(SOURCE MATERIAL Opens)

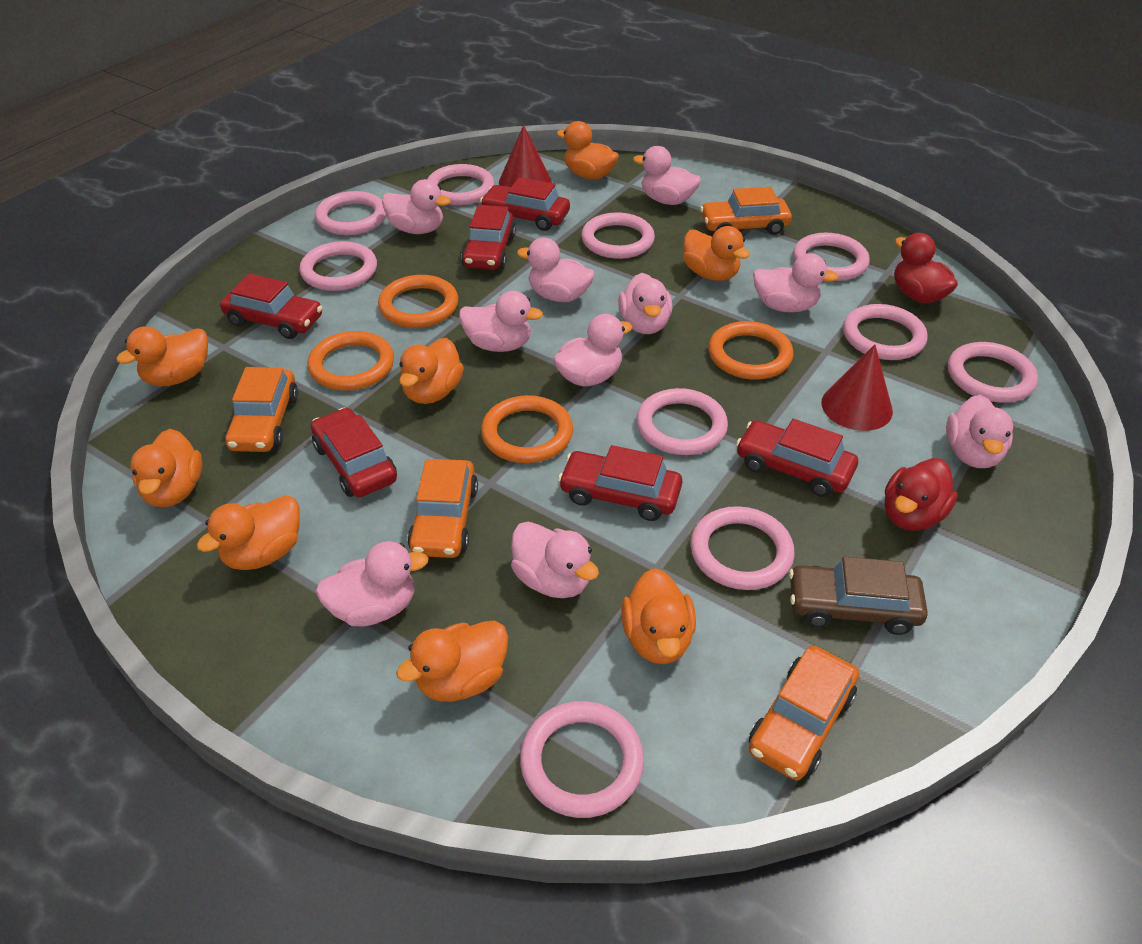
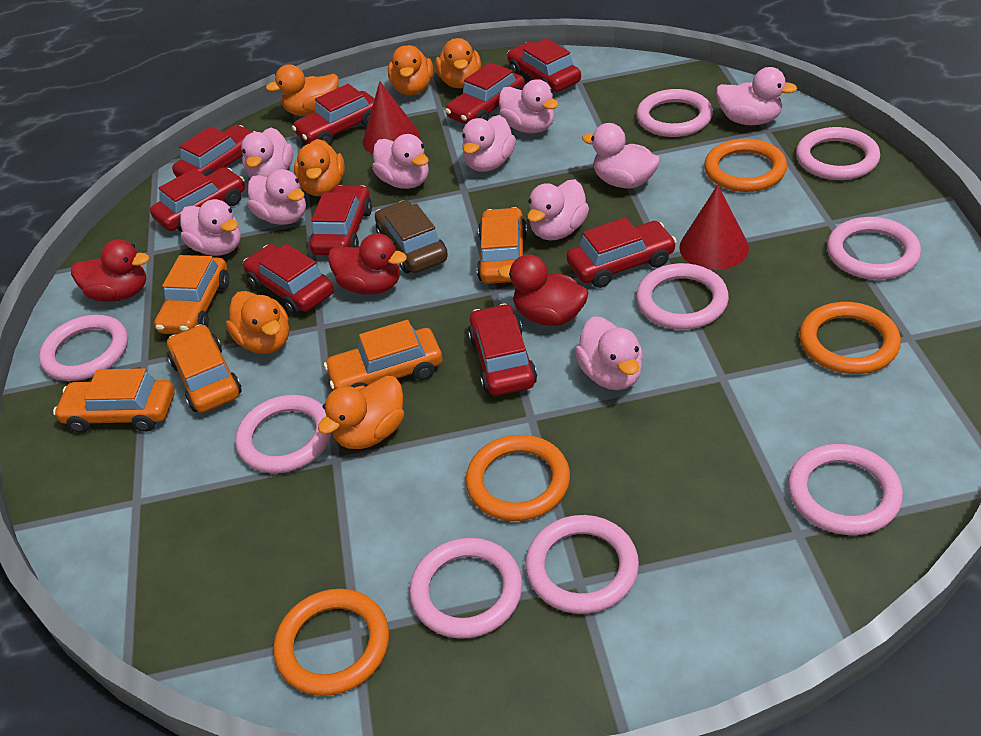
orange car: [225,367,298,452] [407,459,478,558] [700,187,792,235] [749,646,859,780] = 4 -> [53,368,175,433] [154,255,229,334] [167,324,242,413] [324,320,442,390] [477,207,527,284] = 5
orange duck: [116,326,208,386] [130,429,203,507] [197,495,300,570] [396,621,508,702] [399,338,464,404] [557,121,619,180] [621,568,696,664] [683,226,750,281] = 8 -> [226,291,289,354] [266,64,339,116] [294,139,345,196] [318,376,404,449] [388,45,433,95] [435,38,481,88] = 6
pink ring: [299,241,377,291] [315,191,386,235] [428,164,495,205] [520,701,644,818] [581,212,655,259] [636,388,728,455] [690,506,795,590] [793,233,870,281] [843,304,928,360] [948,342,1038,403] = 10 -> [39,315,128,381] [235,395,332,473] [409,538,522,639] [525,515,639,614] [636,89,713,137] [636,263,729,330] [788,444,903,535] [796,127,880,180] [827,217,921,280] = 9
red car: [220,273,323,339] [311,408,397,497] [461,205,516,270] [480,177,570,231] [558,445,683,521] [736,419,858,497] = 6 -> [150,167,245,232] [172,125,256,177] [243,244,334,315] [292,84,375,145] [310,185,372,255] [445,62,525,125] [468,303,537,396] [507,38,581,92] [566,217,677,288] = 9
red duck: [884,458,958,531] [894,233,958,303] = 2 -> [71,239,149,302] [328,233,407,295] [498,254,589,326] = 3

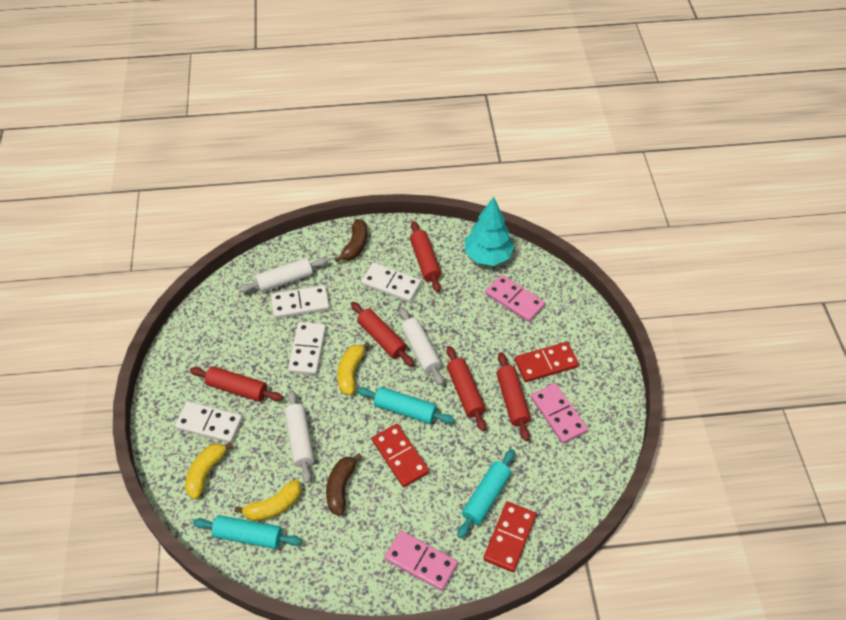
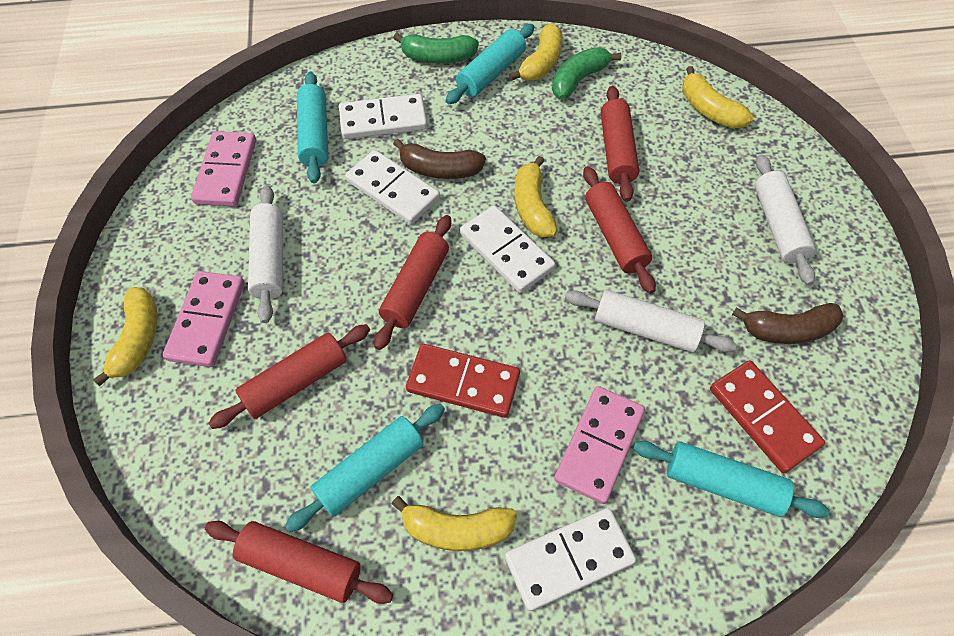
green banana: none = 0 -> [394,33,479,63] [552,47,621,99] = 2
red domino: [372,424,429,487] [483,501,536,572] [515,342,579,382] = 3 -> [406,344,520,418] [710,360,825,473] = 2
turquoise rolling pin: [193,515,302,549] [357,387,454,424] [457,449,515,538] = 3 -> [285,404,445,532] [297,72,328,183] [446,24,534,104] [633,441,830,518] = 4
turquoise tree: [465,197,514,266] = 1 -> none = 0
yellow banana: [185,442,233,499] [235,480,301,521] [337,342,370,395] = 3 -> [93,287,158,386] [392,496,517,551] [509,23,563,81] [514,156,558,238] [682,66,753,129] = 5

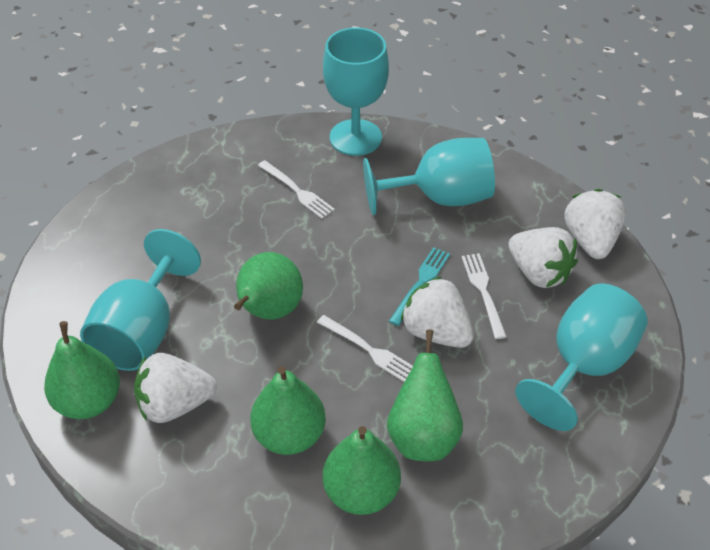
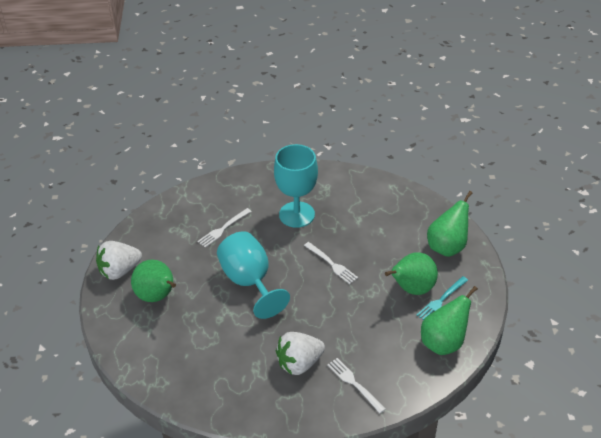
green pear: [44,321,120,419] [234,252,303,320] [250,366,326,455] [323,426,401,515] [387,329,463,461] = 5 -> [131,260,176,302] [385,252,438,295] [421,286,478,355] [427,191,473,257] = 4
turquoise goblet: [80,229,201,371] [323,28,389,156] [363,138,495,215] [515,284,648,431] = 4 -> [217,231,290,319] [274,144,318,228] = 2
white strawberry: [134,353,217,423] [401,277,474,348] [508,227,578,288] [564,189,626,259] = 4 -> [96,241,142,280] [276,332,325,375] = 2

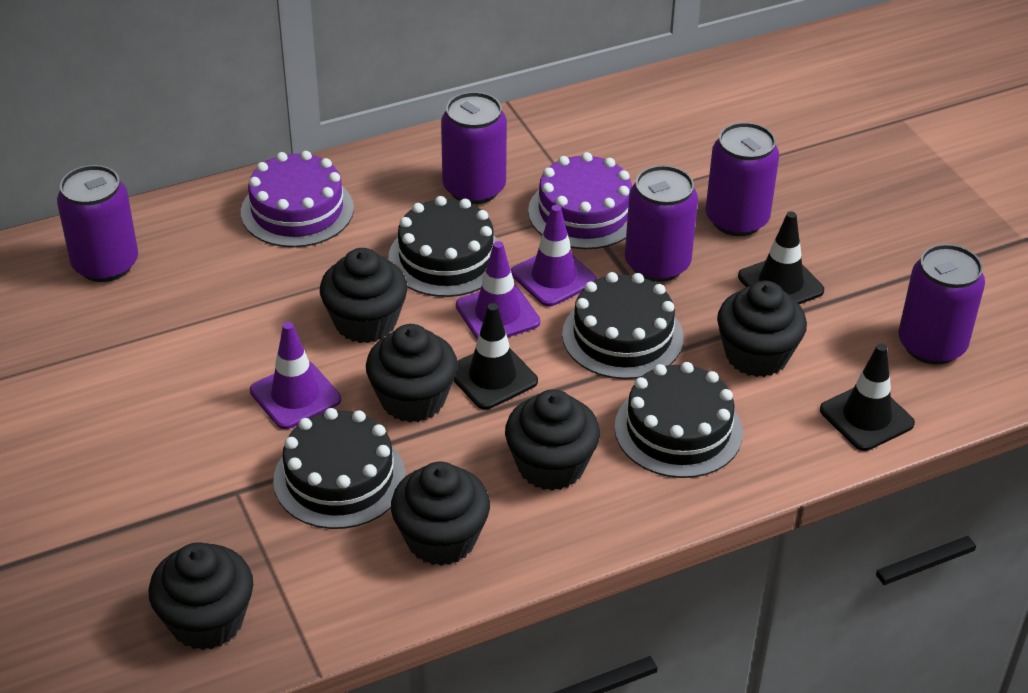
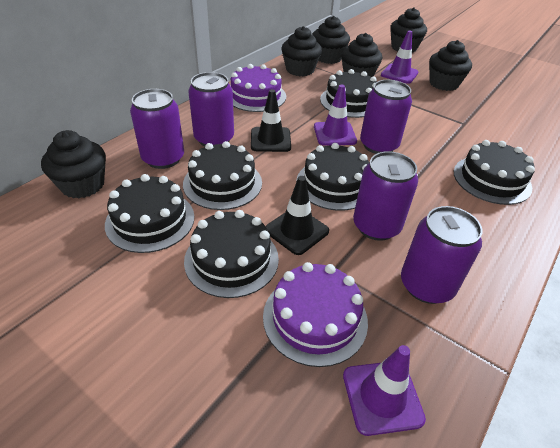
black cake: [273,408,406,529] [388,196,499,297] [562,272,684,379] [614,362,743,478] = 4 -> [105,174,195,253] [183,141,262,210] [184,210,279,298] [296,143,369,211] [320,69,377,118] [454,140,535,205] = 6
black traffic cone: [454,303,538,410] [738,211,824,304] [820,344,915,451] = 3 -> [251,89,291,152] [265,176,329,255] = 2

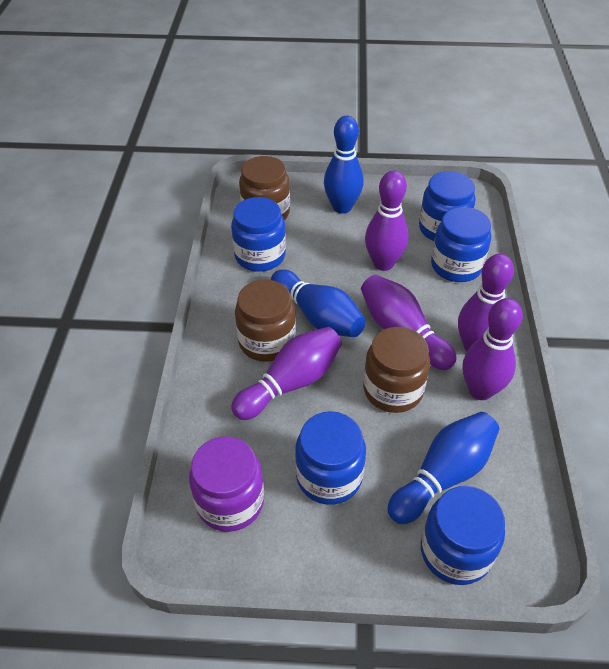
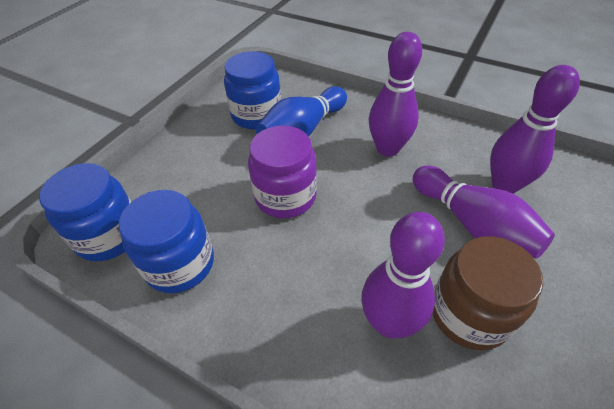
blue bowling pin: [271,269,366,337] [324,116,364,214] [387,412,499,524] = 3 -> [256,86,347,136] = 1
blue jar: [231,197,286,272] [295,411,366,505] [419,171,475,241] [421,486,505,585] [431,207,491,282] = 5 -> [39,163,131,261] [119,190,214,293] [224,51,281,129] = 3
brown jar: [235,280,296,362] [239,156,290,220] [363,327,430,413] = 3 -> [432,236,543,350] = 1
purple bowling pin: [231,327,342,420] [361,275,457,370] [365,171,409,271] [458,254,514,352] [463,298,523,400] = 5 -> [361,212,445,338] [369,32,422,157] [413,165,555,259] [490,65,580,194] = 4

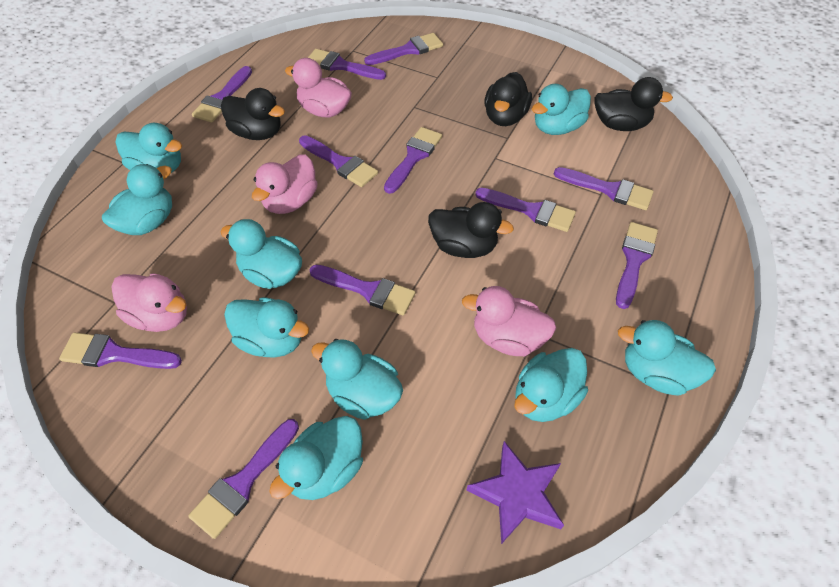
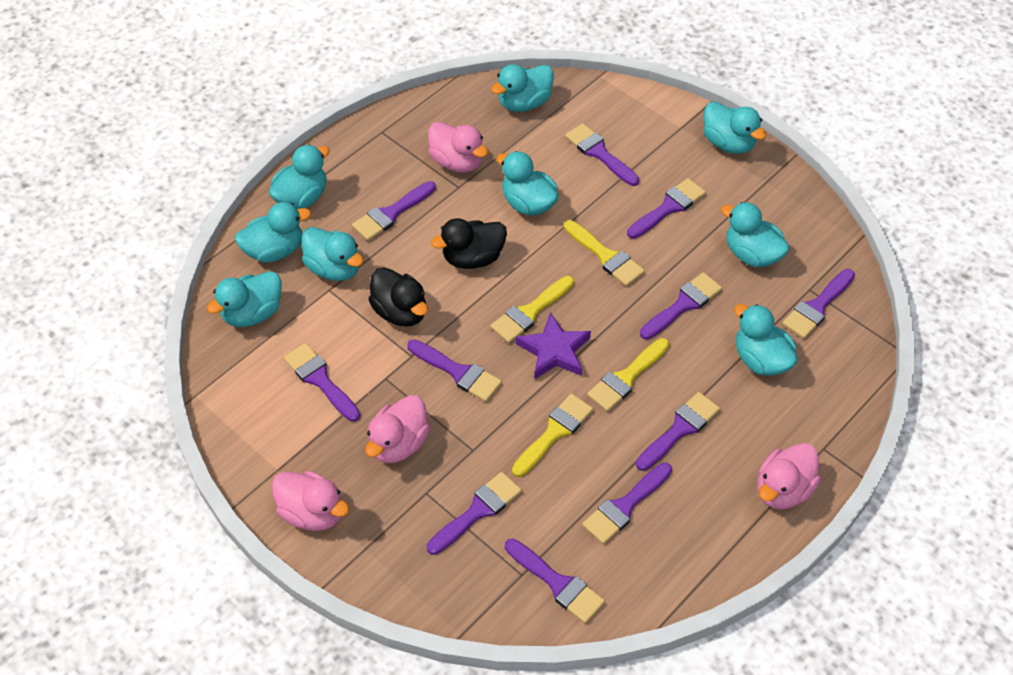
black duck: [221,88,285,140] [428,202,514,258] [484,72,532,126] [594,77,673,131] = 4 -> [368,267,428,327] [431,218,507,269] = 2
yellow brush: none = 0 -> [491,276,574,343] [512,393,593,477] [564,220,645,286] [587,338,670,412] = 4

(SOURCE MATERIAL Closes)

- TASK REQUIREMENTS
Select every line in the records above that contains the word "yellow".

- EXERCISE RESULT
yellow banana: [185,442,233,499] [235,480,301,521] [337,342,370,395] = 3 -> [93,287,158,386] [392,496,517,551] [509,23,563,81] [514,156,558,238] [682,66,753,129] = 5
yellow brush: none = 0 -> [491,276,574,343] [512,393,593,477] [564,220,645,286] [587,338,670,412] = 4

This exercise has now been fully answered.